Instructions for the task: Copy only this range: the line with "IC34: buffer CD4050" through the final line of the material, inclusive at both ends.

Provided data:
* * * * *
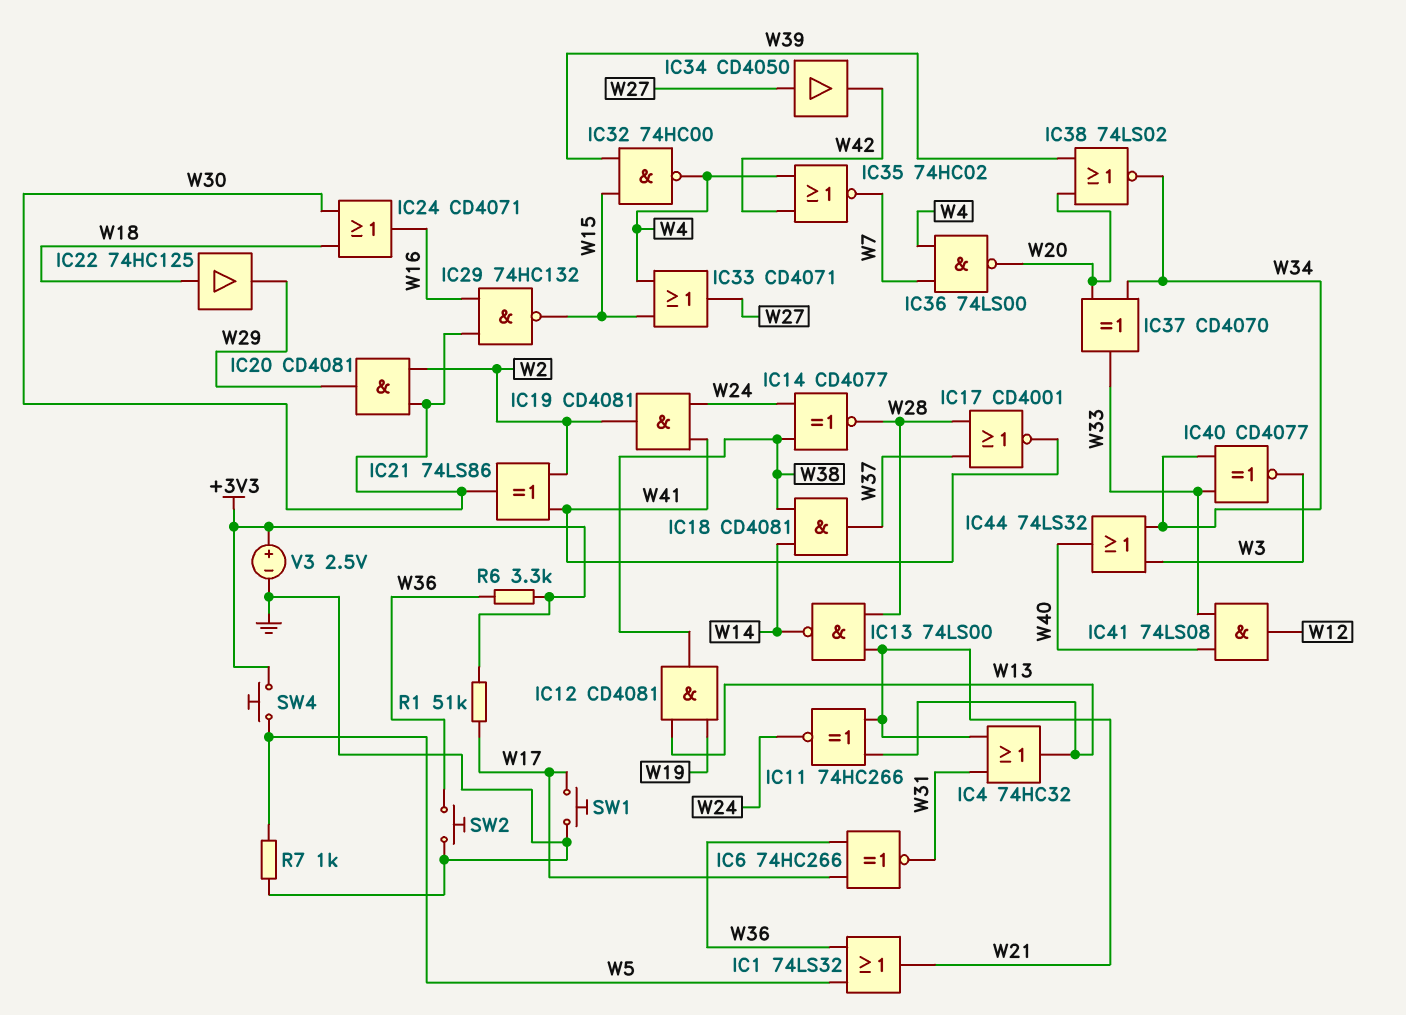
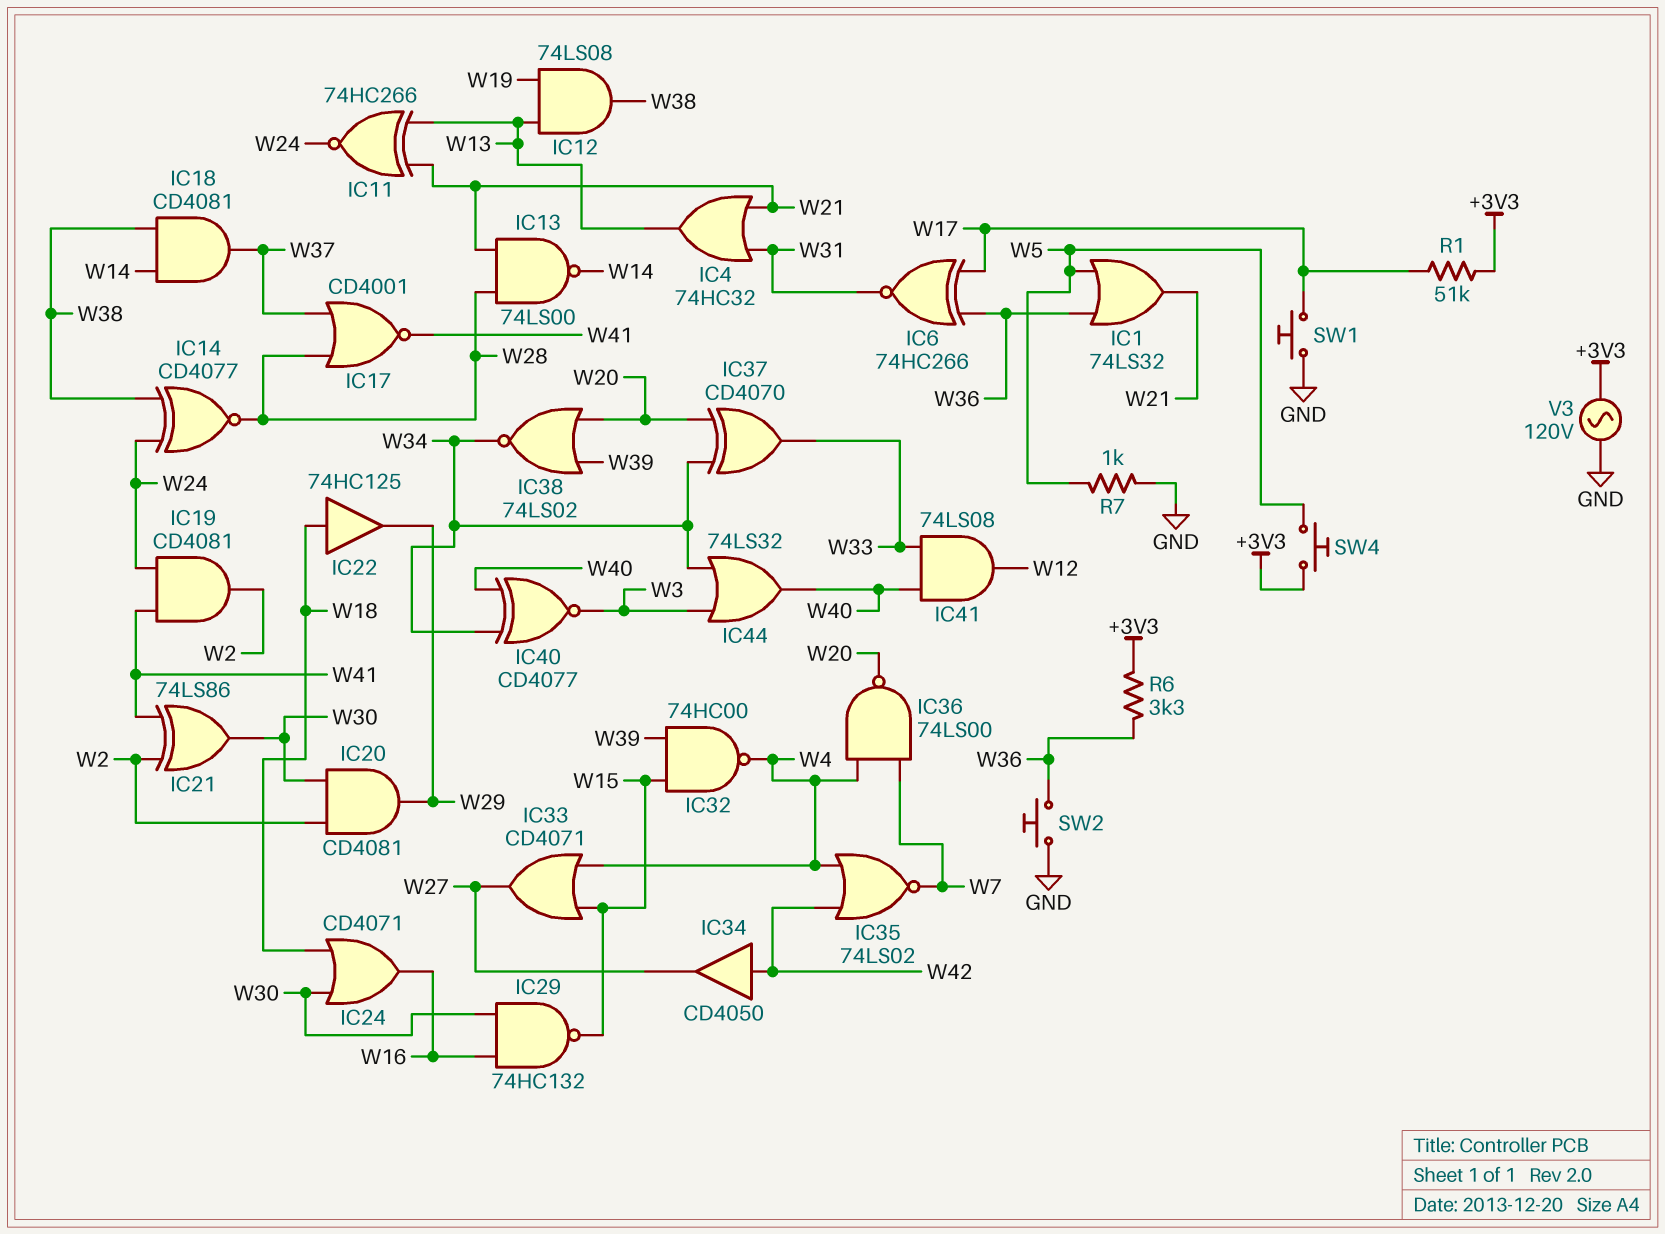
IC12: AND CD4081 (in W13, in W19, out W38) -> AND 74LS08 (in W13, in W19, out W38)
IC34: buffer CD4050 (in W27, out W42) -> buffer CD4050 (in W42, out W27)
IC35: NOR 74HC02 (in W4, in W42, out W7) -> NOR 74LS02 (in W4, in W42, out W7)
IC40: XNOR CD4077 (in W33, in W34, out W3) -> XNOR CD4077 (in W34, in W40, out W3)
V3: 2.5V (plus +3V3, minus GND) -> AC 120V (+3V3, GND)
* * * * *
Task result:
IC34: buffer CD4050 (in W27, out W42) -> buffer CD4050 (in W42, out W27)
IC35: NOR 74HC02 (in W4, in W42, out W7) -> NOR 74LS02 (in W4, in W42, out W7)
IC40: XNOR CD4077 (in W33, in W34, out W3) -> XNOR CD4077 (in W34, in W40, out W3)
V3: 2.5V (plus +3V3, minus GND) -> AC 120V (+3V3, GND)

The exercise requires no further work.